→ **Exercise**
The records below need retyping in full; give them again exactly.

→ **Excerpted records**
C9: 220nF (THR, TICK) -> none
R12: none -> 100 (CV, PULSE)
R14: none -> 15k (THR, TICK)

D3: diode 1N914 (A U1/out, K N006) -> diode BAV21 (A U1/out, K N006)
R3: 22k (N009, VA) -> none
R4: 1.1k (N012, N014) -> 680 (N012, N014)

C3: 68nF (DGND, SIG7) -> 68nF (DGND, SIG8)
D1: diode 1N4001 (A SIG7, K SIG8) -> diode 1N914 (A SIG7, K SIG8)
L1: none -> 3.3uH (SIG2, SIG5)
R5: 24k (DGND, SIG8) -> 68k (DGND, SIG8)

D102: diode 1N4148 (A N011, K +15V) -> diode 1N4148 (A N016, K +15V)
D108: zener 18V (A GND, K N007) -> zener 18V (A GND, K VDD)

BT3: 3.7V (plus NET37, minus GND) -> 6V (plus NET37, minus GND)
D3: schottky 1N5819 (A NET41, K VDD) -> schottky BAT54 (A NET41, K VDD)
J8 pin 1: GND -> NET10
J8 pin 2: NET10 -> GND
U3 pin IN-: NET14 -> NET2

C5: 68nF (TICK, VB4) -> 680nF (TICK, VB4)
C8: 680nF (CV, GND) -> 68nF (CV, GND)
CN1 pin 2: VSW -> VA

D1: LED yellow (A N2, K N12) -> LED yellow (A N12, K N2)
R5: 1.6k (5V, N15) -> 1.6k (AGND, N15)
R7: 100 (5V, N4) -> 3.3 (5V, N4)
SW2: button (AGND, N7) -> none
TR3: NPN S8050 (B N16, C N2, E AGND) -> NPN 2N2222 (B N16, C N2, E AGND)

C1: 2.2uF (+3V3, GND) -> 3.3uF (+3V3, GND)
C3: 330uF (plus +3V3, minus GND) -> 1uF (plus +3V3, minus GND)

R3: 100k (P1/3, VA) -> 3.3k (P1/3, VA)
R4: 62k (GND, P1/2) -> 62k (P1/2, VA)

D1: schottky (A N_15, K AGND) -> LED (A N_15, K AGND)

→ **Solved problem**
C9: 220nF (THR, TICK) -> none
R12: none -> 100 (CV, PULSE)
R14: none -> 15k (THR, TICK)

D3: diode 1N914 (A U1/out, K N006) -> diode BAV21 (A U1/out, K N006)
R3: 22k (N009, VA) -> none
R4: 1.1k (N012, N014) -> 680 (N012, N014)

C3: 68nF (DGND, SIG7) -> 68nF (DGND, SIG8)
D1: diode 1N4001 (A SIG7, K SIG8) -> diode 1N914 (A SIG7, K SIG8)
L1: none -> 3.3uH (SIG2, SIG5)
R5: 24k (DGND, SIG8) -> 68k (DGND, SIG8)

D102: diode 1N4148 (A N011, K +15V) -> diode 1N4148 (A N016, K +15V)
D108: zener 18V (A GND, K N007) -> zener 18V (A GND, K VDD)

BT3: 3.7V (plus NET37, minus GND) -> 6V (plus NET37, minus GND)
D3: schottky 1N5819 (A NET41, K VDD) -> schottky BAT54 (A NET41, K VDD)
J8 pin 1: GND -> NET10
J8 pin 2: NET10 -> GND
U3 pin IN-: NET14 -> NET2

C5: 68nF (TICK, VB4) -> 680nF (TICK, VB4)
C8: 680nF (CV, GND) -> 68nF (CV, GND)
CN1 pin 2: VSW -> VA

D1: LED yellow (A N2, K N12) -> LED yellow (A N12, K N2)
R5: 1.6k (5V, N15) -> 1.6k (AGND, N15)
R7: 100 (5V, N4) -> 3.3 (5V, N4)
SW2: button (AGND, N7) -> none
TR3: NPN S8050 (B N16, C N2, E AGND) -> NPN 2N2222 (B N16, C N2, E AGND)

C1: 2.2uF (+3V3, GND) -> 3.3uF (+3V3, GND)
C3: 330uF (plus +3V3, minus GND) -> 1uF (plus +3V3, minus GND)

R3: 100k (P1/3, VA) -> 3.3k (P1/3, VA)
R4: 62k (GND, P1/2) -> 62k (P1/2, VA)

D1: schottky (A N_15, K AGND) -> LED (A N_15, K AGND)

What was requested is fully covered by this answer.